Information shown:
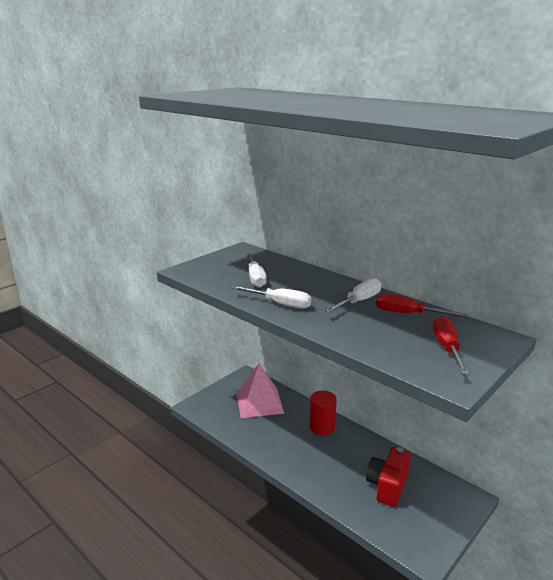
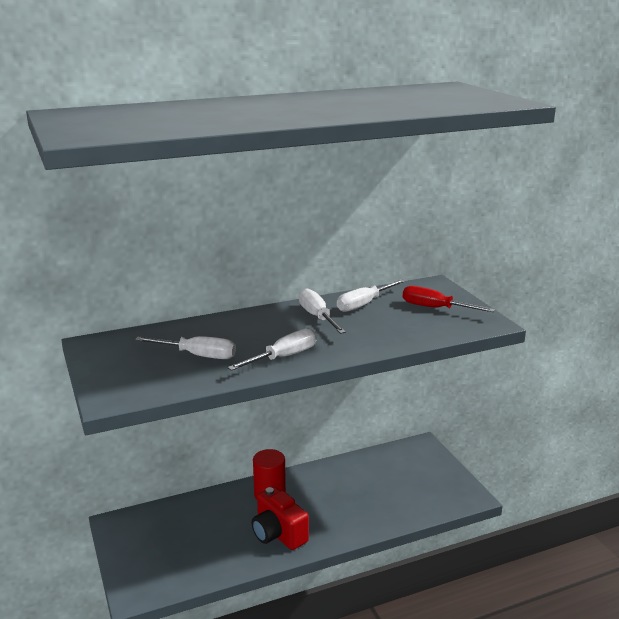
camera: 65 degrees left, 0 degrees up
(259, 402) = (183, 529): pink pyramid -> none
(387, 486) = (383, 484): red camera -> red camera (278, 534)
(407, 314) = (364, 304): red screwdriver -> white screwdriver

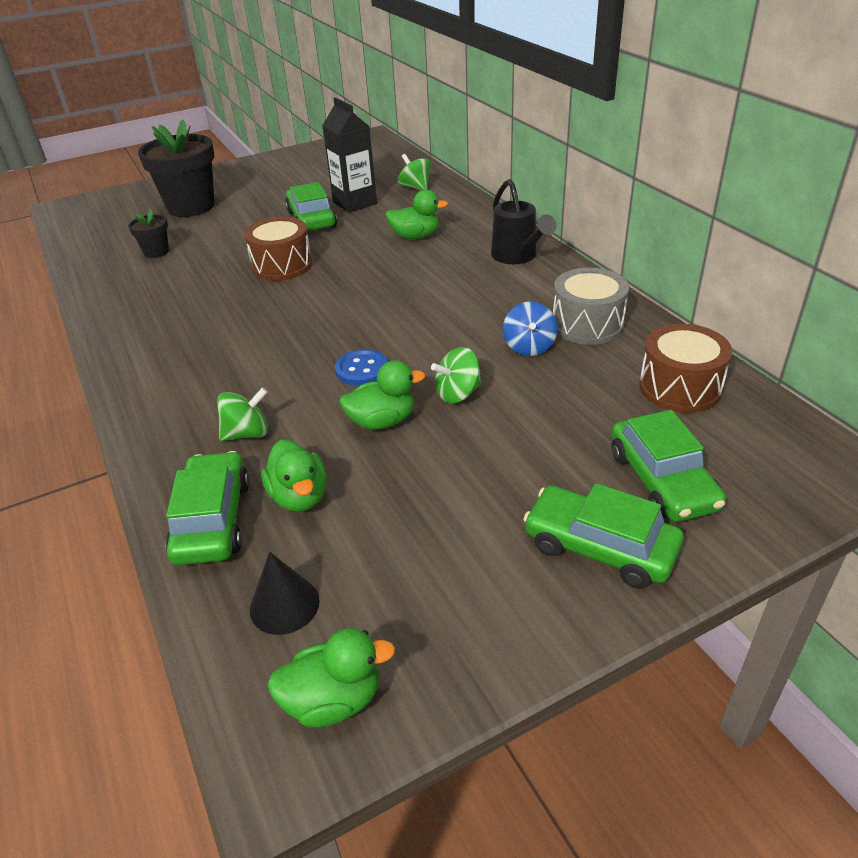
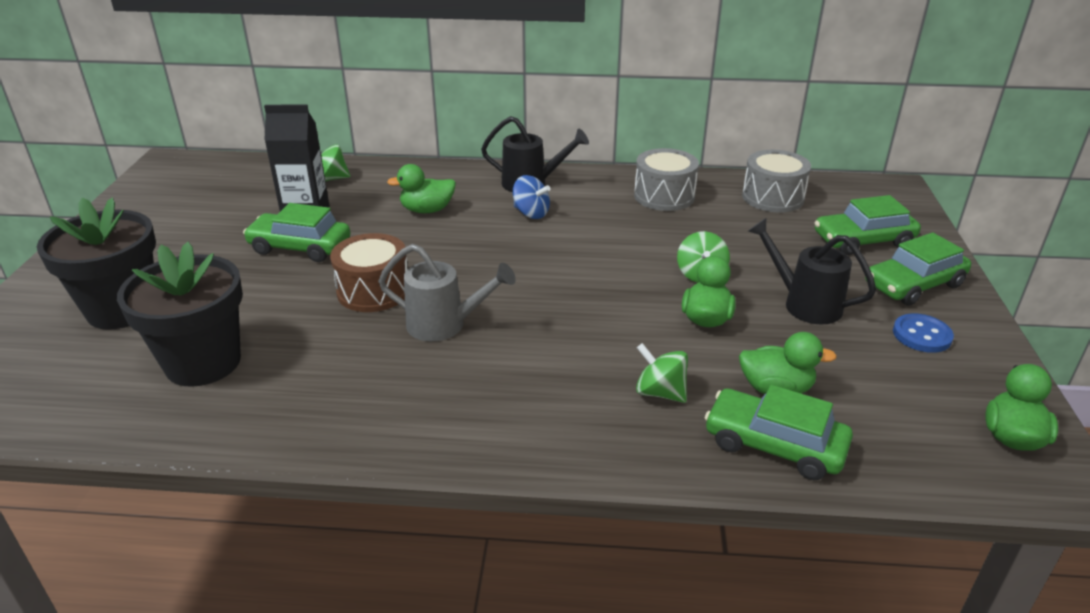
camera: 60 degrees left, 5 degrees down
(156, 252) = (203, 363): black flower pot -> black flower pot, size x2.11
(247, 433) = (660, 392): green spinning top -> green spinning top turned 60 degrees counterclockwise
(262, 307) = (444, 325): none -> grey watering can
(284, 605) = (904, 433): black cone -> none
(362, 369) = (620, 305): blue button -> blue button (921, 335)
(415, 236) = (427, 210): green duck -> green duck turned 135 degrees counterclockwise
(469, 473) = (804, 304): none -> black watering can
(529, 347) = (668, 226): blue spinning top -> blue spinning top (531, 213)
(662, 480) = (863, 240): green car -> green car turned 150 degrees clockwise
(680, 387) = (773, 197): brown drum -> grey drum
---
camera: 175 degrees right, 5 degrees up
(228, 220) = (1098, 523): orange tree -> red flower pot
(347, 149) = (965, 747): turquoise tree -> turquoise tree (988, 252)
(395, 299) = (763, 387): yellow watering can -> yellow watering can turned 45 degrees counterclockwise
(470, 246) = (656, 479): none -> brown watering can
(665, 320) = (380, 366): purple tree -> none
---
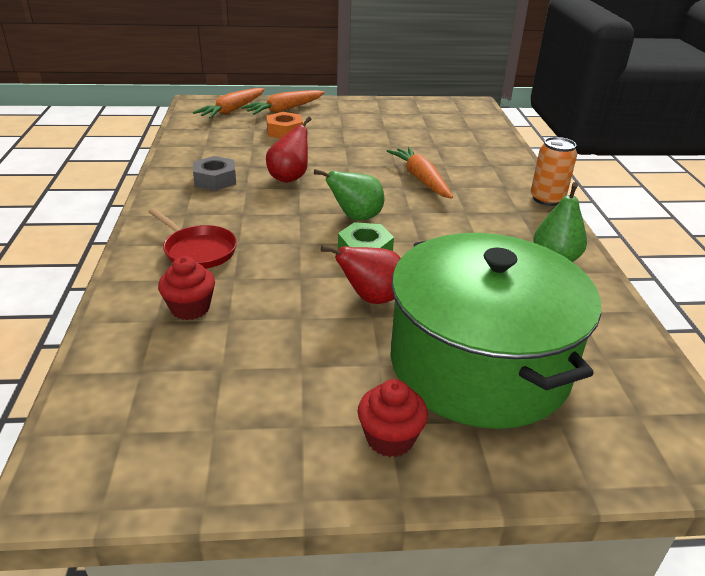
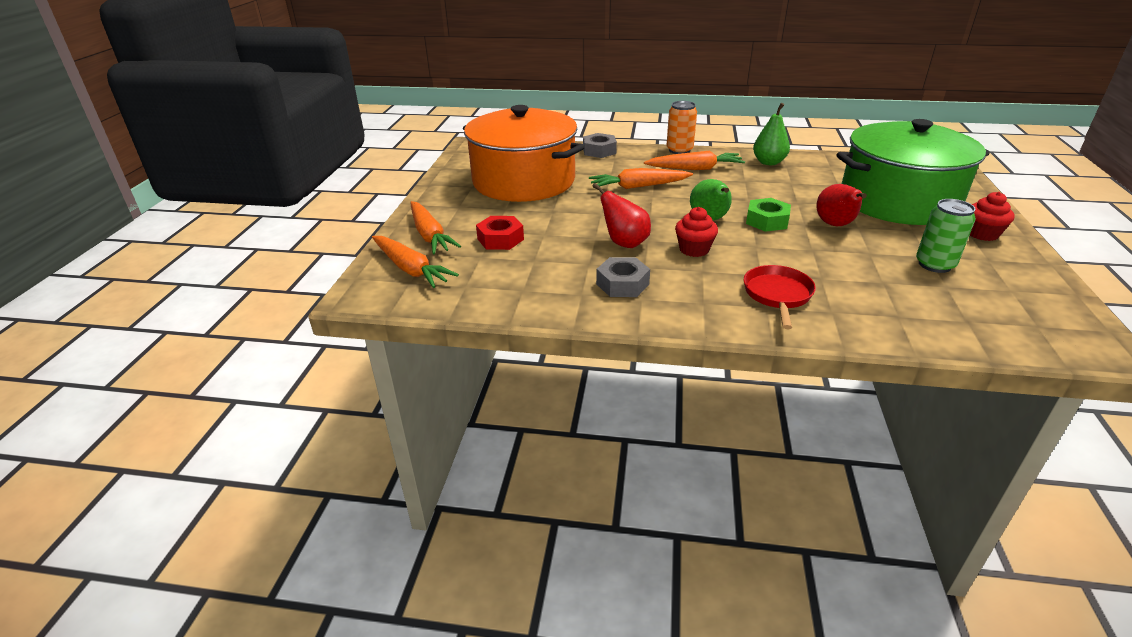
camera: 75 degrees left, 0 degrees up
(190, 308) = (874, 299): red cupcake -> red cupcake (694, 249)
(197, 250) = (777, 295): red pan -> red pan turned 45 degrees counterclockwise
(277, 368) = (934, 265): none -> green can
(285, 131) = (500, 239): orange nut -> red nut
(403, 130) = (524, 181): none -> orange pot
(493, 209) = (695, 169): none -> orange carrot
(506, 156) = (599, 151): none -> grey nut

Work item: Print the line above containing "(407, 314) = (364, 304): red", the line containing "(680, 387) = (773, 197): brown", and everything between them, exactly as written. Pictures stay out.

Completed task:
(407, 314) = (364, 304): red screwdriver -> white screwdriver

camera: 60 degrees left, 5 degrees down
(156, 252) = (203, 363): black flower pot -> black flower pot, size x2.11
(247, 433) = (660, 392): green spinning top -> green spinning top turned 60 degrees counterclockwise
(262, 307) = (444, 325): none -> grey watering can
(284, 605) = (904, 433): black cone -> none
(362, 369) = (620, 305): blue button -> blue button (921, 335)
(415, 236) = (427, 210): green duck -> green duck turned 135 degrees counterclockwise
(469, 473) = (804, 304): none -> black watering can
(529, 347) = (668, 226): blue spinning top -> blue spinning top (531, 213)
(662, 480) = (863, 240): green car -> green car turned 150 degrees clockwise
(680, 387) = (773, 197): brown drum -> grey drum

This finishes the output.